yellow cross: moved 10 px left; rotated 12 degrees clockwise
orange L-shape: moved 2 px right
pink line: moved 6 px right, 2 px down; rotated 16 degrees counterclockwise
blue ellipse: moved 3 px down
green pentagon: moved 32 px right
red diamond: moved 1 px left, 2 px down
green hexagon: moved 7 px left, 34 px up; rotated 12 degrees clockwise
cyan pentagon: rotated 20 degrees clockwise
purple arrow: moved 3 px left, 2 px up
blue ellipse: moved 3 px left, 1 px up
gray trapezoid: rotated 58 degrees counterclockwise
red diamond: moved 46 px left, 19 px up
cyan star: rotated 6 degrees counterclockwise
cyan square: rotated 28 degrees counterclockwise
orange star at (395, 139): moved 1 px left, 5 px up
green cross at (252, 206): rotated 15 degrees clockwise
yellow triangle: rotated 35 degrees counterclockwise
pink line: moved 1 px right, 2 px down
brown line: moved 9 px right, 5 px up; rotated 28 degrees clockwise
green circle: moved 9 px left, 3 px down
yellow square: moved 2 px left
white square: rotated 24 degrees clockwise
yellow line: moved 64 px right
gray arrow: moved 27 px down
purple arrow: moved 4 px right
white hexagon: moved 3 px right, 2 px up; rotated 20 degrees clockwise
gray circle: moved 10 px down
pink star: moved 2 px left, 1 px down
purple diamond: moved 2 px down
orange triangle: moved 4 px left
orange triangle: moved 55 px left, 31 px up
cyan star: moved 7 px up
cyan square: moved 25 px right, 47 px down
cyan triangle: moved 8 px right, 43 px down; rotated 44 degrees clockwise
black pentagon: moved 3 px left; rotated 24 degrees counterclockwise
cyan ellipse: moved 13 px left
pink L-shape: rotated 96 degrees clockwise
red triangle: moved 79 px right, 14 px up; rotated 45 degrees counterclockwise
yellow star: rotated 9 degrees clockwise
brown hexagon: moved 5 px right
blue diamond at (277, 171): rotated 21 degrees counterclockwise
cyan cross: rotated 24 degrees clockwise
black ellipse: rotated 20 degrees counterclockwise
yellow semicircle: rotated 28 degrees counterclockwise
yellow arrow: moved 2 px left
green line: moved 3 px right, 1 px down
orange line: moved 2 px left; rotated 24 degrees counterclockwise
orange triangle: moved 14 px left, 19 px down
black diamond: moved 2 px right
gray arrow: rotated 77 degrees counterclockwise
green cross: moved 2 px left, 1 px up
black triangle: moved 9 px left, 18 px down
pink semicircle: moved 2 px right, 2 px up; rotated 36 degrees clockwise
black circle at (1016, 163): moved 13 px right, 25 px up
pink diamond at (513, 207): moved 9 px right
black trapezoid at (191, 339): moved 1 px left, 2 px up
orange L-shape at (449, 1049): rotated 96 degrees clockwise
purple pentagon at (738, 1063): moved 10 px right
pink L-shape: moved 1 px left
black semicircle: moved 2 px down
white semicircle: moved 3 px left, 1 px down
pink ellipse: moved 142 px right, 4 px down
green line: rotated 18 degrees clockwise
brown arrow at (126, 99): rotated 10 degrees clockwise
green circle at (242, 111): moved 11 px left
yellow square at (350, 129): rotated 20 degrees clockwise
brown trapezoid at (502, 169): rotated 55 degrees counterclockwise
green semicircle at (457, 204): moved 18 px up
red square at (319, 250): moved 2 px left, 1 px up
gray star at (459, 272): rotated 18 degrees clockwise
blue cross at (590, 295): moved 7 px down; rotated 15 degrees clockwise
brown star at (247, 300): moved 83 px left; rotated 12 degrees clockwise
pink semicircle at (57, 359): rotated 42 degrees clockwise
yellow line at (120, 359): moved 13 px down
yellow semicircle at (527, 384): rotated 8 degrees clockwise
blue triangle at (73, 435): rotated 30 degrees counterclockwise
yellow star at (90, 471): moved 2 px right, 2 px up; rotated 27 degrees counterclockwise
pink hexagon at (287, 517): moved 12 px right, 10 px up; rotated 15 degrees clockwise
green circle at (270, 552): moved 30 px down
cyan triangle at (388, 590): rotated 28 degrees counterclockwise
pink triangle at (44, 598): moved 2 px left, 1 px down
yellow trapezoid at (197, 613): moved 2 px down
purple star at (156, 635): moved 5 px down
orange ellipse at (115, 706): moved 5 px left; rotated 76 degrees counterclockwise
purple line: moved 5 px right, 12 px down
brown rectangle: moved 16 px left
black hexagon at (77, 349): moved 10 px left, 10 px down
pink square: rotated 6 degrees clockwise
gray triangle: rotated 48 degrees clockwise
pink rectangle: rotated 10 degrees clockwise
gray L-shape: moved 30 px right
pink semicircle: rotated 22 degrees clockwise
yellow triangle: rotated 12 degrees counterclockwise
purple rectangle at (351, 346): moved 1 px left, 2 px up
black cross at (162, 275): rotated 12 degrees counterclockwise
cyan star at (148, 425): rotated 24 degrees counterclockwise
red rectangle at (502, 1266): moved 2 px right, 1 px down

■ **What you have to do**: Search the records for lines holding the word "white", then copy each line you find.

■ **Result of this exercise**:
white square: rotated 24 degrees clockwise
white hexagon: moved 3 px right, 2 px up; rotated 20 degrees clockwise
white semicircle: moved 3 px left, 1 px down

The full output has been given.